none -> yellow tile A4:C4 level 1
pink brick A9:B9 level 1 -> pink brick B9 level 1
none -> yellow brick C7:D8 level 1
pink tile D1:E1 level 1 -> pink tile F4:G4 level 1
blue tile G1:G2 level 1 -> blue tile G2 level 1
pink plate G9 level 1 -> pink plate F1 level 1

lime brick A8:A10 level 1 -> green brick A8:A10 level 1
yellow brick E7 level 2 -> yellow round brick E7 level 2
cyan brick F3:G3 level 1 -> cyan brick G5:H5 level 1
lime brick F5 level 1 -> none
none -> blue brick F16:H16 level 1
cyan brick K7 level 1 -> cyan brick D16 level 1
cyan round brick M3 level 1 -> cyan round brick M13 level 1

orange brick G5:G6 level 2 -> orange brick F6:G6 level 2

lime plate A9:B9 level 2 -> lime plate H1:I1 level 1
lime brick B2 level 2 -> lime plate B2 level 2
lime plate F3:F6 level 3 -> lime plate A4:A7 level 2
--
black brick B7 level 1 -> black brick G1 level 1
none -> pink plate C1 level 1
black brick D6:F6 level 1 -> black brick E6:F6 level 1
--
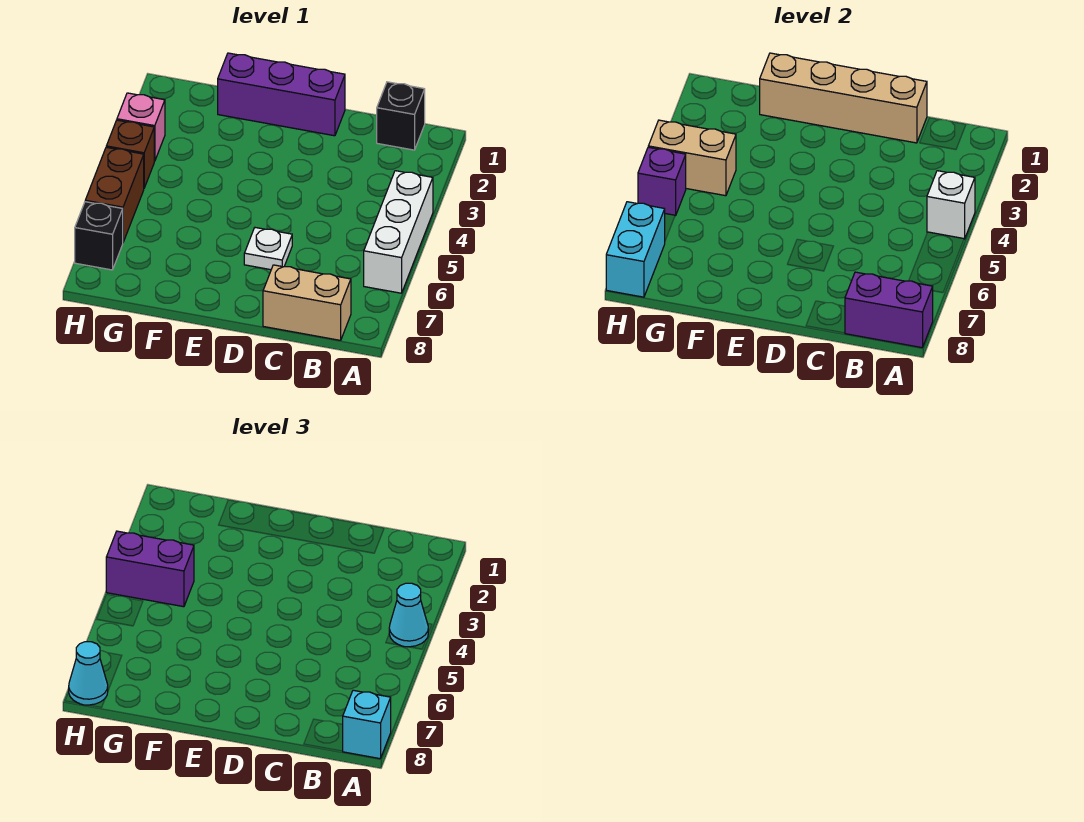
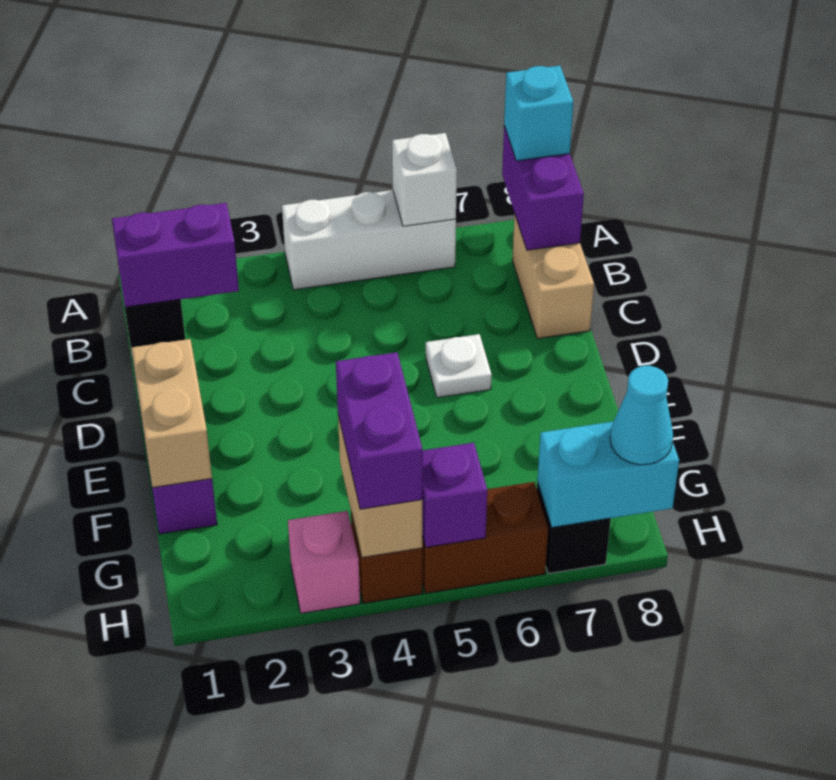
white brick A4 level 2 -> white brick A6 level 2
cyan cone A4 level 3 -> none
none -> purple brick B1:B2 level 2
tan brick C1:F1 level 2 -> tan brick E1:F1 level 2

What you will do: Referring to the material above, set down exactly the lines between the line with "yellow brick E7" and the line with "lime plate F3:F6", inclusive, and no other lines.

Result:
yellow brick E7 level 2 -> yellow round brick E7 level 2
cyan brick F3:G3 level 1 -> cyan brick G5:H5 level 1
lime brick F5 level 1 -> none
none -> blue brick F16:H16 level 1
cyan brick K7 level 1 -> cyan brick D16 level 1
cyan round brick M3 level 1 -> cyan round brick M13 level 1

orange brick G5:G6 level 2 -> orange brick F6:G6 level 2

lime plate A9:B9 level 2 -> lime plate H1:I1 level 1
lime brick B2 level 2 -> lime plate B2 level 2
lime plate F3:F6 level 3 -> lime plate A4:A7 level 2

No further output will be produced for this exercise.